WHAT THE TASK ASKS: Please give the lines below again exactly as they stand, from the one that contains "none -> yellow brick F7 level 1" up to and including the one that contains "none -> yellow cone G1 level 2", leaving all pictures out.

SUPPLIED MATERIAL:

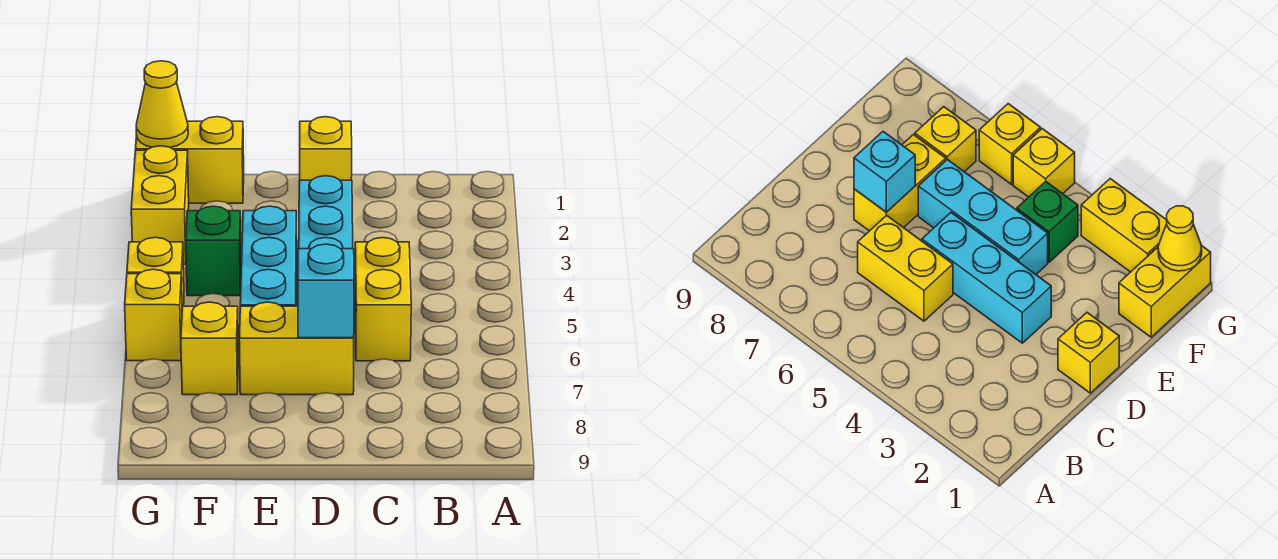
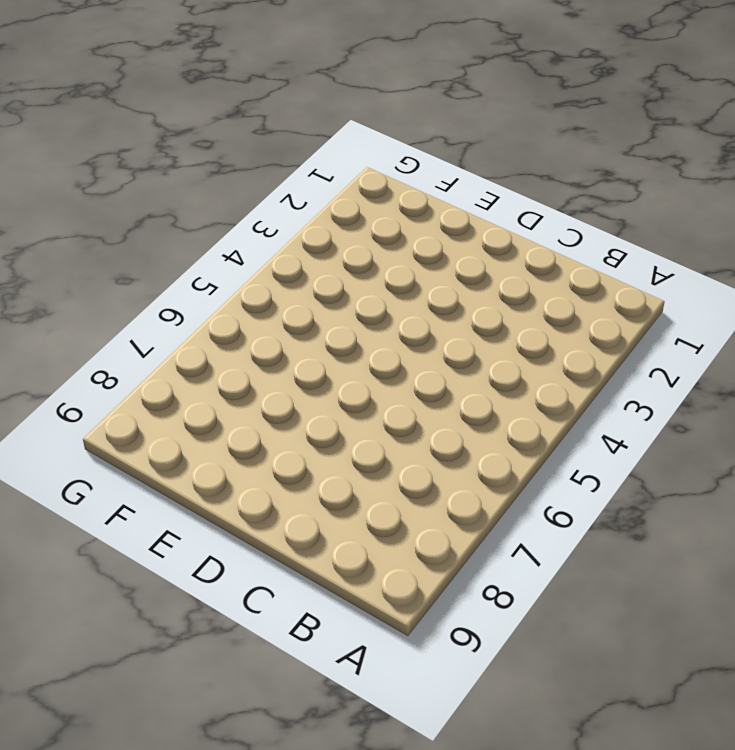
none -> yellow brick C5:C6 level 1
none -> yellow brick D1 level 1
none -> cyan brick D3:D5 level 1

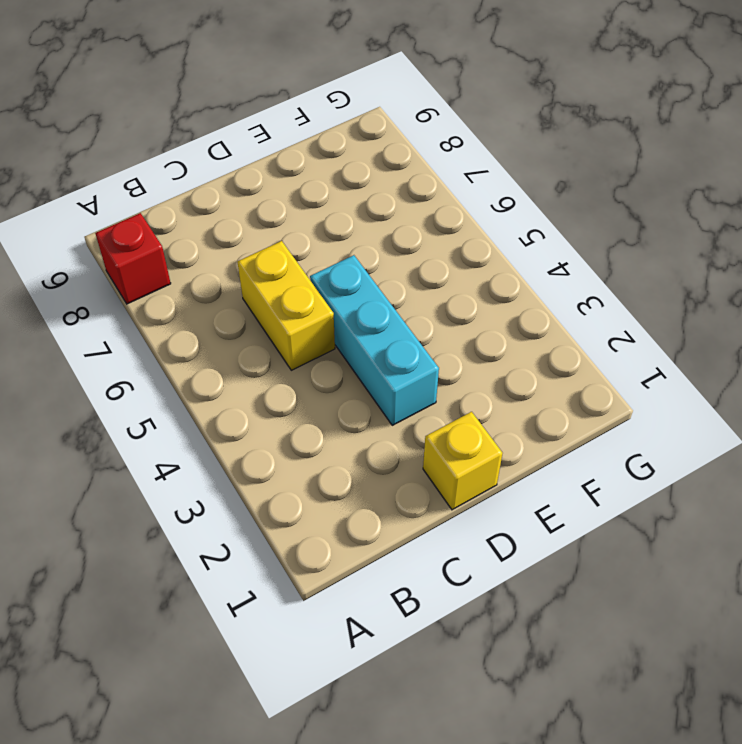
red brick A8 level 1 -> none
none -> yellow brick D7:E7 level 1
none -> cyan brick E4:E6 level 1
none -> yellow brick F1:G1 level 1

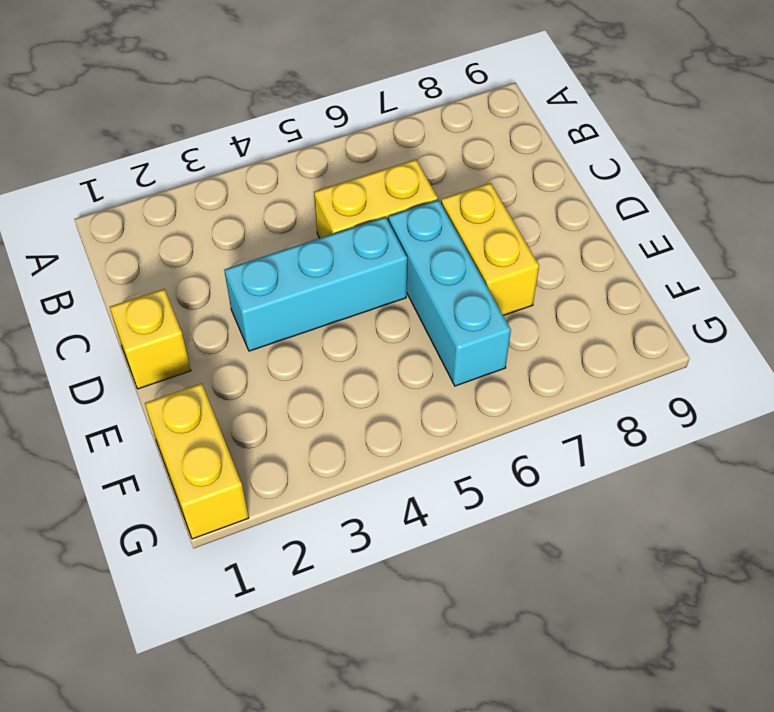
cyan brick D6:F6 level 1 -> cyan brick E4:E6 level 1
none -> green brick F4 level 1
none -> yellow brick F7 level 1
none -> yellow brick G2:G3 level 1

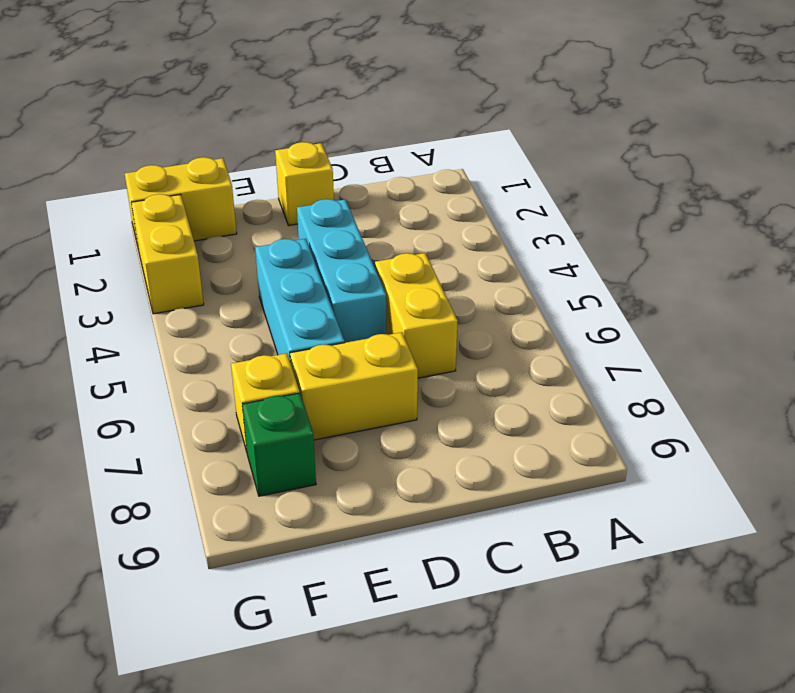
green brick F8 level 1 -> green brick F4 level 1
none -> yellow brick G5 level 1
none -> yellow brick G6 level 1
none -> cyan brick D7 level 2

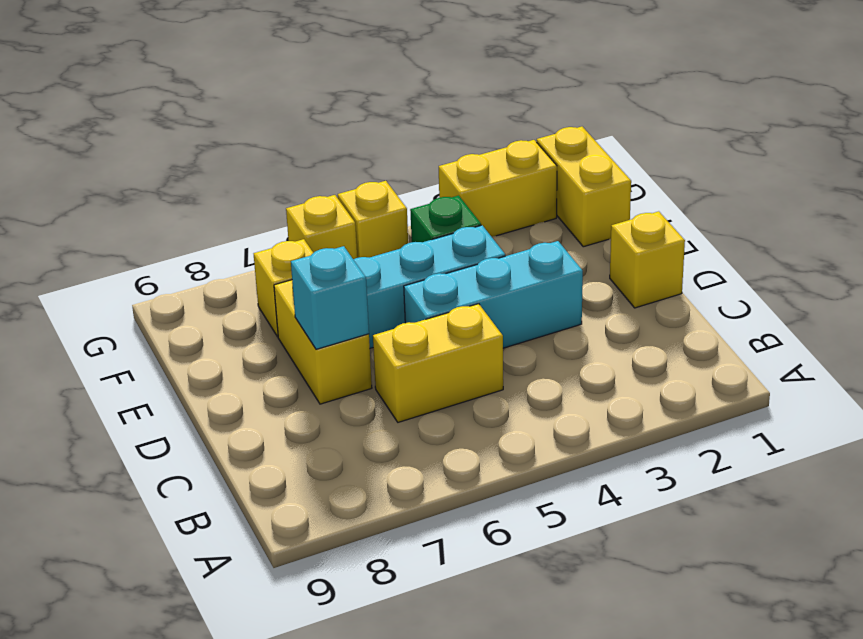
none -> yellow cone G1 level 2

==

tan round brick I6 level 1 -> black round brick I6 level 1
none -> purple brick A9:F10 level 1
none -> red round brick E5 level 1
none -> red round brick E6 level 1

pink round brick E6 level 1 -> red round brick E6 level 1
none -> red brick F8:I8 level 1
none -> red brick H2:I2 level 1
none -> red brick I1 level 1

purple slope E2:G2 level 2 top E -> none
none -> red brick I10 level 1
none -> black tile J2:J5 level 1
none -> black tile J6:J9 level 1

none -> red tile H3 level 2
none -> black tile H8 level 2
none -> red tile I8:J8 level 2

RESPONSE:
none -> yellow brick F7 level 1
none -> yellow brick G2:G3 level 1

green brick F8 level 1 -> green brick F4 level 1
none -> yellow brick G5 level 1
none -> yellow brick G6 level 1
none -> cyan brick D7 level 2

none -> yellow cone G1 level 2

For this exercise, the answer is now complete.